● WHAT TO PRODUCE
Rewrite the items from their start through the line containing "10: (43, 733)", renaming "zero-indexed" to "0-indexed" and changing nothing else. Leave the pictures out of your answer.

— BEGIN DATASET EXCERPTS —

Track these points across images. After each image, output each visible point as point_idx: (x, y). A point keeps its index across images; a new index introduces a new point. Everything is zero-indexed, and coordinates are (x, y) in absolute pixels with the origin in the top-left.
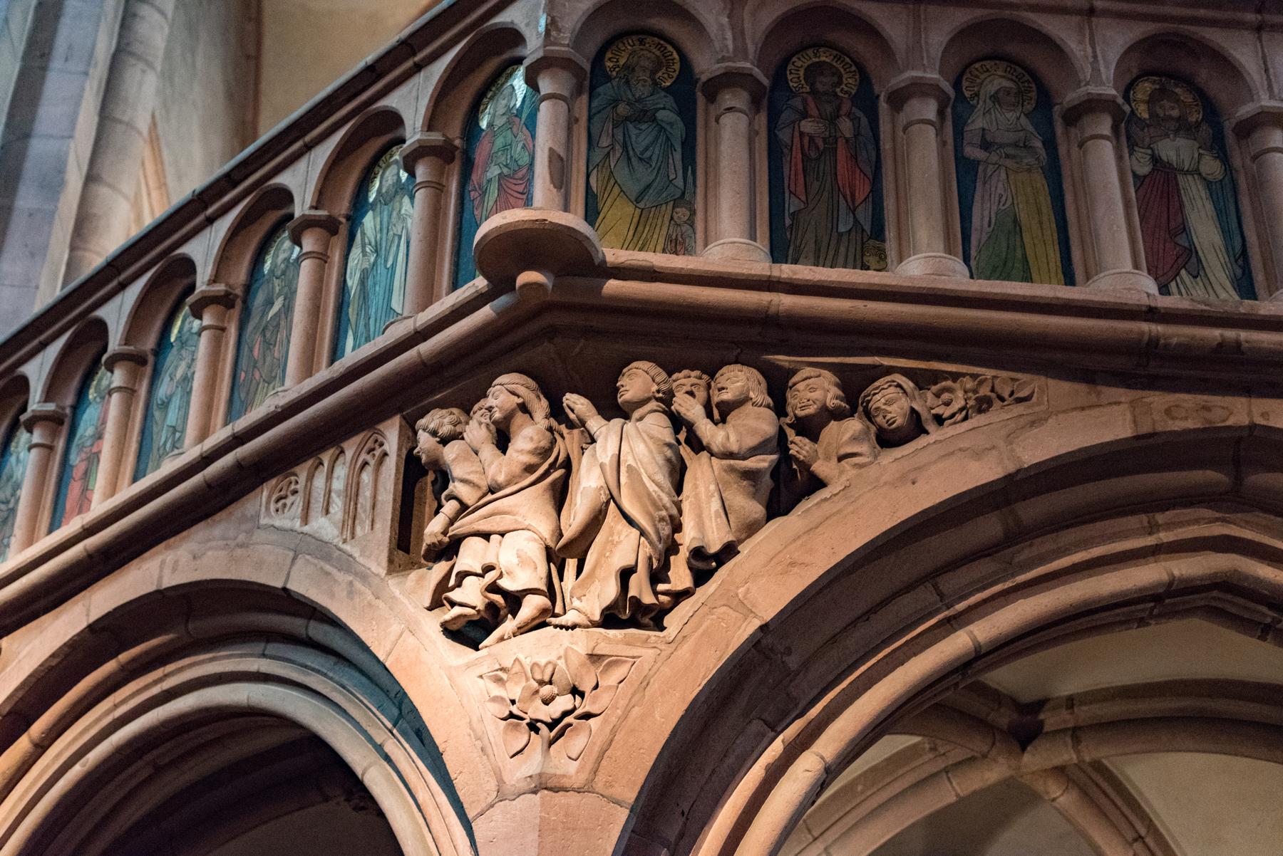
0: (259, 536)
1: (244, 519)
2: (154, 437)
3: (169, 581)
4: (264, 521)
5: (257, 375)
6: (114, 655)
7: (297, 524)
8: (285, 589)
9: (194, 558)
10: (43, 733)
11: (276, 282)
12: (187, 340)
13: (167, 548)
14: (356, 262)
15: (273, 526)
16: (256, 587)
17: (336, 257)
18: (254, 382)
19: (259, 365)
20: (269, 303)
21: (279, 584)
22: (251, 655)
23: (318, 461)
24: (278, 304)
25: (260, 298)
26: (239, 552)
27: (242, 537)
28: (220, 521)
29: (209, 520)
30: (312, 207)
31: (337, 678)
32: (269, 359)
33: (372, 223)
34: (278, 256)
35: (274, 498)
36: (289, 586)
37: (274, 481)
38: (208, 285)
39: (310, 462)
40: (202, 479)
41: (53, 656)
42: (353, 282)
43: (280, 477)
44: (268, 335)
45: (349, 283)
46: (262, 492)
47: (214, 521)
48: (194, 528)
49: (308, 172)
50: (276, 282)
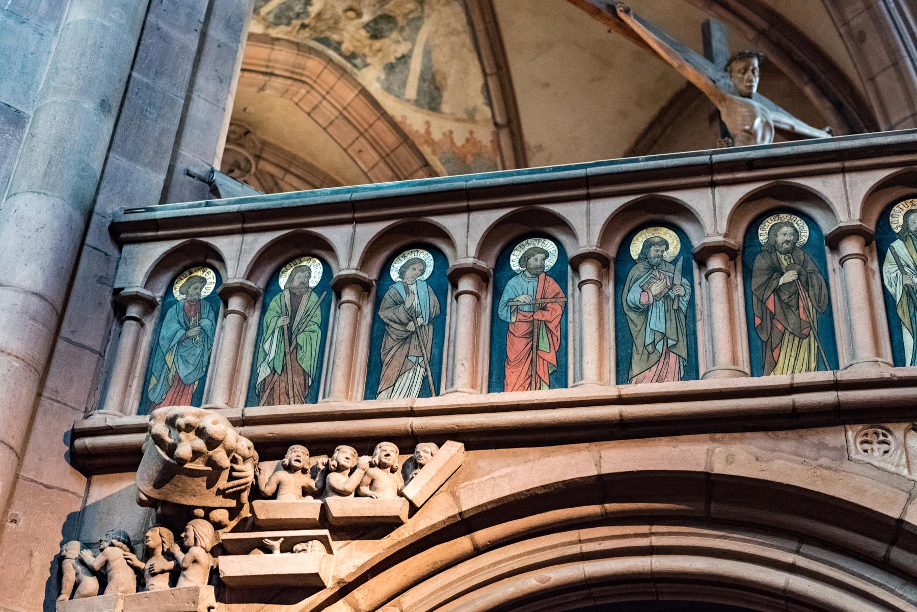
0: (846, 465)
1: (822, 446)
2: (634, 334)
3: (719, 468)
4: (853, 455)
5: (780, 327)
6: (601, 502)
7: (905, 472)
8: (900, 522)
9: (757, 459)
10: (489, 542)
11: (782, 257)
12: (658, 265)
13: (714, 440)
14: (894, 275)
15: (870, 463)
16: (849, 507)
17: (875, 265)
18: (775, 330)
19: (780, 316)
20: (777, 271)
21: (895, 514)
22: (779, 548)
23: (911, 427)
24: (789, 277)
25: (761, 263)
26: (826, 473)
27: (823, 461)
28: (786, 438)
29: (770, 433)
30: (860, 220)
31: (909, 597)
32: (792, 318)
33: (905, 250)
34: (776, 235)
35: (859, 440)
36: (907, 519)
37: (860, 427)
38: (724, 237)
39: (905, 425)
40: (791, 403)
41: (543, 487)
42: (897, 292)
43: (867, 426)
44: (785, 297)
45: (891, 290)
46: (846, 432)
47: (778, 436)
48: (748, 434)
49: (846, 190)
50: (782, 257)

— END DATASET EXCERPTS —

● SOLUTION FOR THIS TASK
Track these points across images. After each image, output each visible point as point_idx: (x, y). A point keeps its index across images; a new index introduces a new point. Everything is 0-indexed, and coordinates are (x, y) in absolute pixels with the origin in the top-left.
0: (259, 536)
1: (244, 519)
2: (154, 437)
3: (169, 581)
4: (264, 521)
5: (257, 375)
6: (114, 655)
7: (297, 524)
8: (285, 589)
9: (194, 558)
10: (43, 733)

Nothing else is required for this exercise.